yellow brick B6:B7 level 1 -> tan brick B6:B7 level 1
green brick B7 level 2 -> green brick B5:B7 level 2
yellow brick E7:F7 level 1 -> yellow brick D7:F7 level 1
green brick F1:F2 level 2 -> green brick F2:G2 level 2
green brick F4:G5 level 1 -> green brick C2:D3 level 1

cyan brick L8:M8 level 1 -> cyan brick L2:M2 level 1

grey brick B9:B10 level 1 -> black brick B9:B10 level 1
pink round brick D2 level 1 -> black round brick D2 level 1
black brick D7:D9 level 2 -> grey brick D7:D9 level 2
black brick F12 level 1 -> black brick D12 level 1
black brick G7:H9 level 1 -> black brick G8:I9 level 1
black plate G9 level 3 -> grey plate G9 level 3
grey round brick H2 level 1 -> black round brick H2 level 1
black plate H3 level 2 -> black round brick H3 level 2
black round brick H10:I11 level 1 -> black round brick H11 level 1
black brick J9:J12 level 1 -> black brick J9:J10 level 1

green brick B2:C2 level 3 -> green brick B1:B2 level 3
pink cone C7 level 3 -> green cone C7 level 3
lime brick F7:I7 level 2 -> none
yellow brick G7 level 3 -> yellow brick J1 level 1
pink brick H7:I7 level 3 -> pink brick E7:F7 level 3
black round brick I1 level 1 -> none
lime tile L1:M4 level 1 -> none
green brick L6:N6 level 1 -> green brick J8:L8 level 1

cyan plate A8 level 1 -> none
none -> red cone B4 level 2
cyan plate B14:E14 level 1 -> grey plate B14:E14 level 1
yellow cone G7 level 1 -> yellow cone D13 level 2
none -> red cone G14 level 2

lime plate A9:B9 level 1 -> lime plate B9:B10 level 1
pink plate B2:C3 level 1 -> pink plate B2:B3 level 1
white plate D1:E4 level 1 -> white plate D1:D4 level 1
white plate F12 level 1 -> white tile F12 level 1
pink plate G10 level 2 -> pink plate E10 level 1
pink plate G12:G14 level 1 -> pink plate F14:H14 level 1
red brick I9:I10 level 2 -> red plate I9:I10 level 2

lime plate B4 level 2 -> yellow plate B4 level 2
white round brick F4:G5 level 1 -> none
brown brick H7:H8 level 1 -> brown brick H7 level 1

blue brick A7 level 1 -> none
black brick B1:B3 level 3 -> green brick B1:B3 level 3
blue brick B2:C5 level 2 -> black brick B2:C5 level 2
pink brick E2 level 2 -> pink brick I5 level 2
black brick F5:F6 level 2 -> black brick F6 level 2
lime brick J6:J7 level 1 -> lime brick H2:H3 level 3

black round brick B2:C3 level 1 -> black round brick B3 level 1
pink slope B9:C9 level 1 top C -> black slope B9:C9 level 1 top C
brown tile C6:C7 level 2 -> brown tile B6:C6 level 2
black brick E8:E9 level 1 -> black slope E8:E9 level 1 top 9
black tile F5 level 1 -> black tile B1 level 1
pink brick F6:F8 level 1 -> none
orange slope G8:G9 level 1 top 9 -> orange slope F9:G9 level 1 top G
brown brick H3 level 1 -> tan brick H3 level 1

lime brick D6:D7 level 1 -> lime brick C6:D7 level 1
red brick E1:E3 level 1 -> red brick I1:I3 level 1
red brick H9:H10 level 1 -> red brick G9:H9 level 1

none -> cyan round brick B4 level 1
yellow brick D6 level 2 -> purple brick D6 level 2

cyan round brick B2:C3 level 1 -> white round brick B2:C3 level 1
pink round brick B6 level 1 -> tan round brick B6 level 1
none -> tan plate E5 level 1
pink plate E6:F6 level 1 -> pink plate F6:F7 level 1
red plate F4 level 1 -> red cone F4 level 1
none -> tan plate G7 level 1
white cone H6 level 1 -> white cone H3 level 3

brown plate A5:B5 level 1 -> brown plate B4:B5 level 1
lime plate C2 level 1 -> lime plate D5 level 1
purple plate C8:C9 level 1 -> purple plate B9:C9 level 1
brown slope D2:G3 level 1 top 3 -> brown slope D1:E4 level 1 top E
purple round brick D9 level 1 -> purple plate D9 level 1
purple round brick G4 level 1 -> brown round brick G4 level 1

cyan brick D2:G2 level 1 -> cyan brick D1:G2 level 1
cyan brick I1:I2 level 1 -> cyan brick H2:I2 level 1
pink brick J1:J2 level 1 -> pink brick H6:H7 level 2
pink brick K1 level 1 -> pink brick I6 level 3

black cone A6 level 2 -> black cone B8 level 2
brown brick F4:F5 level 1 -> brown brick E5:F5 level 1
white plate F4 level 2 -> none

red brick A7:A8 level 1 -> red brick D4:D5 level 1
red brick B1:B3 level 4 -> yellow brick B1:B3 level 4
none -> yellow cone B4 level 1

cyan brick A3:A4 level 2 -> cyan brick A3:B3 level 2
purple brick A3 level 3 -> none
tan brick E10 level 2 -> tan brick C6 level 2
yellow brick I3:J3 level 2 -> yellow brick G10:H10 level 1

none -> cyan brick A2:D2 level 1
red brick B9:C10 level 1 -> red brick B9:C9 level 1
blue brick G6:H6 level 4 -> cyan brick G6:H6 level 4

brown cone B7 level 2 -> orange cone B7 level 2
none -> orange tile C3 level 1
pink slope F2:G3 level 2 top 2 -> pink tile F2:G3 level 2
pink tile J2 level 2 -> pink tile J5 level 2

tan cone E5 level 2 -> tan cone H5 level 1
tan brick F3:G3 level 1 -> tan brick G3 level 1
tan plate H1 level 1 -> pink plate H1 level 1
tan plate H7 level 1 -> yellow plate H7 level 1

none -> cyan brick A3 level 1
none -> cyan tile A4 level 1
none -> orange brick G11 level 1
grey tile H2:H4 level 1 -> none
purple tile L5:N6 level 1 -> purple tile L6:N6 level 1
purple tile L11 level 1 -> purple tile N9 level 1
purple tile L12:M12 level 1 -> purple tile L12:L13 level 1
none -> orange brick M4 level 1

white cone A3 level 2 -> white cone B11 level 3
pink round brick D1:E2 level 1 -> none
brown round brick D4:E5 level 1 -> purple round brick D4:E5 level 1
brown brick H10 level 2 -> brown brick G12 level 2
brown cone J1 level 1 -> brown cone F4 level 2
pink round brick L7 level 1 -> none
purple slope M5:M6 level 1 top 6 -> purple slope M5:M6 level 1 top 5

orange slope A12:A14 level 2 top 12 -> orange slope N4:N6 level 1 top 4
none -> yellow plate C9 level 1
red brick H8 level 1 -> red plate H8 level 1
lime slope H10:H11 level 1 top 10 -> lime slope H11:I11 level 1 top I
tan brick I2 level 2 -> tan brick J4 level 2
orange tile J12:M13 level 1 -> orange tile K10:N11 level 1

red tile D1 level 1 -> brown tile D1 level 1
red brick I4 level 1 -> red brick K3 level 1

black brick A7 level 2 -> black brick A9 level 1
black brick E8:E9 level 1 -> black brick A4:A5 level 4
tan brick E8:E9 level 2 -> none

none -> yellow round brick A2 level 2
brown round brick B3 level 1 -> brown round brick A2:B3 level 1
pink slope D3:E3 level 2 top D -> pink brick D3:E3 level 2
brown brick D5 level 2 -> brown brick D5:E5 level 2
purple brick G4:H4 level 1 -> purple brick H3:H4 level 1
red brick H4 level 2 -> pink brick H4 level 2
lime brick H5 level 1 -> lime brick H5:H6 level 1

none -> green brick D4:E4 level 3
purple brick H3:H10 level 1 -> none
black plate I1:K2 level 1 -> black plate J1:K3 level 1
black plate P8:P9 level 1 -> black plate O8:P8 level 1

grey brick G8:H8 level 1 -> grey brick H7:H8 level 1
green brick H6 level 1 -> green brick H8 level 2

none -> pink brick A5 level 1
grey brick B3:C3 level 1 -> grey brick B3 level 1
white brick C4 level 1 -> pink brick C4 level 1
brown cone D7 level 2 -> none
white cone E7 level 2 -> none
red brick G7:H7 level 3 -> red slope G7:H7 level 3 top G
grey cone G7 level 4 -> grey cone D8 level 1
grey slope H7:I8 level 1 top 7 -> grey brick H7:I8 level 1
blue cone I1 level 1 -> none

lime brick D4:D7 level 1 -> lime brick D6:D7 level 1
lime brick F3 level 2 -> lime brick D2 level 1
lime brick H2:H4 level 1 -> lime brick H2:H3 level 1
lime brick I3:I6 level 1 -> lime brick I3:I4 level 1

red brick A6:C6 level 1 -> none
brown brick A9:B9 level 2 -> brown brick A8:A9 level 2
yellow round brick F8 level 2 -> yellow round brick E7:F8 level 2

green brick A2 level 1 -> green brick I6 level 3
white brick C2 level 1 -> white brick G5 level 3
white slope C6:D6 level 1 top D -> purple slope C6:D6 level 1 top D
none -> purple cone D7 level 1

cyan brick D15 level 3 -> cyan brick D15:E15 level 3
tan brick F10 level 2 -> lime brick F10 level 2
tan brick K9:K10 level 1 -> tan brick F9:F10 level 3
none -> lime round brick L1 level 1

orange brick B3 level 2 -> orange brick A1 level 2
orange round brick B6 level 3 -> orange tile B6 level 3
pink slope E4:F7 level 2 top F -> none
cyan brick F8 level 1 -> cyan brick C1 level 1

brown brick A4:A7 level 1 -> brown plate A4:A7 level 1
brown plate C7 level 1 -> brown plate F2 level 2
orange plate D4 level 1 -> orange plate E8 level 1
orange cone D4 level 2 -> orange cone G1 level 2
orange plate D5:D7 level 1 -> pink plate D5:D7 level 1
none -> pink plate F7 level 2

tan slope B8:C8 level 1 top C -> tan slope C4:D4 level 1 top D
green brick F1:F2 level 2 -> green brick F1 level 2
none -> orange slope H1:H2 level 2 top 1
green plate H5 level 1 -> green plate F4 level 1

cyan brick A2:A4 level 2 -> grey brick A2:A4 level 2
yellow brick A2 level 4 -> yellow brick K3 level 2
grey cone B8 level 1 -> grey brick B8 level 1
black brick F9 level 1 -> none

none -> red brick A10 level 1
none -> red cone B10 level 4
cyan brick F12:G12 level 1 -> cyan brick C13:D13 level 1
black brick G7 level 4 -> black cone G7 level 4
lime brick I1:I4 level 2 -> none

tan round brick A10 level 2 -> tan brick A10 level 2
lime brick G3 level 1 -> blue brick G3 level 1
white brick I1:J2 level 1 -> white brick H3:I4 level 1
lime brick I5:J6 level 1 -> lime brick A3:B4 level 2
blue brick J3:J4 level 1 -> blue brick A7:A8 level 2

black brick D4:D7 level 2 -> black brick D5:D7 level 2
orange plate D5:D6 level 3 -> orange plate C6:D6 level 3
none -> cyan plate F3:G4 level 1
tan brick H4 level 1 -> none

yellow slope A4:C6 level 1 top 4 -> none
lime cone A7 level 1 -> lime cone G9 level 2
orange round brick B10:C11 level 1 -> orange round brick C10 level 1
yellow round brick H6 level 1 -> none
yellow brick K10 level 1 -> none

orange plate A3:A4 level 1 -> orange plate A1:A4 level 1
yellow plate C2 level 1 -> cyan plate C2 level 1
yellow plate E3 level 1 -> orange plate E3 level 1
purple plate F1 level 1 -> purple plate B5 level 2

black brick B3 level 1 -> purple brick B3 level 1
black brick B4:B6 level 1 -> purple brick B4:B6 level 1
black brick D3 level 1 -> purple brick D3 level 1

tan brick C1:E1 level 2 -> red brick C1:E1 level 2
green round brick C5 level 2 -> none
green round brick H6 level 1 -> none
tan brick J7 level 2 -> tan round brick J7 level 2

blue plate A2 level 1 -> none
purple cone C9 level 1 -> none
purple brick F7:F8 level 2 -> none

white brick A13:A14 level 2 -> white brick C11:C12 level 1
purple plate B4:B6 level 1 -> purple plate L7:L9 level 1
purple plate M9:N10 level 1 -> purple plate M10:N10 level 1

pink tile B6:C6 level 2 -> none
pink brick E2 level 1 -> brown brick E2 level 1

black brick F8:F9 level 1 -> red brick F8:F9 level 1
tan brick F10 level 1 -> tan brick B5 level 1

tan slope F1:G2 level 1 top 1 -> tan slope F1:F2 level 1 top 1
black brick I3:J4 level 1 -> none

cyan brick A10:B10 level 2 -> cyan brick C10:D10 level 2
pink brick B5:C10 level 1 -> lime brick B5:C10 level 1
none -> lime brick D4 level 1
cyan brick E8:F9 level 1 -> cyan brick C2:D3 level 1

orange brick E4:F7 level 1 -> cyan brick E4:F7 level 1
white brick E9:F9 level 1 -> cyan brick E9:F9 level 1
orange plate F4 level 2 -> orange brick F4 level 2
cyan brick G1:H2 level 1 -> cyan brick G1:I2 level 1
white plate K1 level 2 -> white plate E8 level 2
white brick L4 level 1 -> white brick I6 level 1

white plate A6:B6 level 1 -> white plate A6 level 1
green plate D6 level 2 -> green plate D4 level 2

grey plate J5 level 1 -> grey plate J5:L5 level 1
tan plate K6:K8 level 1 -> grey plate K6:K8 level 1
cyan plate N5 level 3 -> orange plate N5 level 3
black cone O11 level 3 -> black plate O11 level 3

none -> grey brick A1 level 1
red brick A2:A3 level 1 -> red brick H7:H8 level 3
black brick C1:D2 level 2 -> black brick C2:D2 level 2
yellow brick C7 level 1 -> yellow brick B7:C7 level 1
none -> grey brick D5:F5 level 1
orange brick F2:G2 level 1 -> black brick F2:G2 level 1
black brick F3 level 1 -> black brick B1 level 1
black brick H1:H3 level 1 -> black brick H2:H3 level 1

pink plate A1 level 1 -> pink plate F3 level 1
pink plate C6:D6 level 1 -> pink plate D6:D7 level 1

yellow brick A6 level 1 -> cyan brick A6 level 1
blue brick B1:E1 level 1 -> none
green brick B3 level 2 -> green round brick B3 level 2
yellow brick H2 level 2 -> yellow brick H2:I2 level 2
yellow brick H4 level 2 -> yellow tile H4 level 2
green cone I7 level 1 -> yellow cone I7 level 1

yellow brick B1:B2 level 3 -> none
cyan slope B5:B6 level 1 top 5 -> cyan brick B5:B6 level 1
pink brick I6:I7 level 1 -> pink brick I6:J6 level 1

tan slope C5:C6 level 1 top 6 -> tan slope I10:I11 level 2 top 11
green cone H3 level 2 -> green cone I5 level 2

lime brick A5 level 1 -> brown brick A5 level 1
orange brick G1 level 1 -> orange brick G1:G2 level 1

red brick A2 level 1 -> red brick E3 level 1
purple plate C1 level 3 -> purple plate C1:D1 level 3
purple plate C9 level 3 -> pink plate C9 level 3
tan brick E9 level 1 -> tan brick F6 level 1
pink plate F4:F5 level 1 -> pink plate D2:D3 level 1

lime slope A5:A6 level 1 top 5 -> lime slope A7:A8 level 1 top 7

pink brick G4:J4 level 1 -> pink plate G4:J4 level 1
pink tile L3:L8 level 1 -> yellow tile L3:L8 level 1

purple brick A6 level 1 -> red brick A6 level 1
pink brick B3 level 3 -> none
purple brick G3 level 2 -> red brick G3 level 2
· · · · ·
(DIRECTIONS FOR THIS TASK):
The lines to extract from the data above begin with the line containing "cyan brick A10:B10" and end with the line containing "grey plate J5 level". Extract them exactly, including both.

(EXERCISE ANSWER):
cyan brick A10:B10 level 2 -> cyan brick C10:D10 level 2
pink brick B5:C10 level 1 -> lime brick B5:C10 level 1
none -> lime brick D4 level 1
cyan brick E8:F9 level 1 -> cyan brick C2:D3 level 1

orange brick E4:F7 level 1 -> cyan brick E4:F7 level 1
white brick E9:F9 level 1 -> cyan brick E9:F9 level 1
orange plate F4 level 2 -> orange brick F4 level 2
cyan brick G1:H2 level 1 -> cyan brick G1:I2 level 1
white plate K1 level 2 -> white plate E8 level 2
white brick L4 level 1 -> white brick I6 level 1

white plate A6:B6 level 1 -> white plate A6 level 1
green plate D6 level 2 -> green plate D4 level 2

grey plate J5 level 1 -> grey plate J5:L5 level 1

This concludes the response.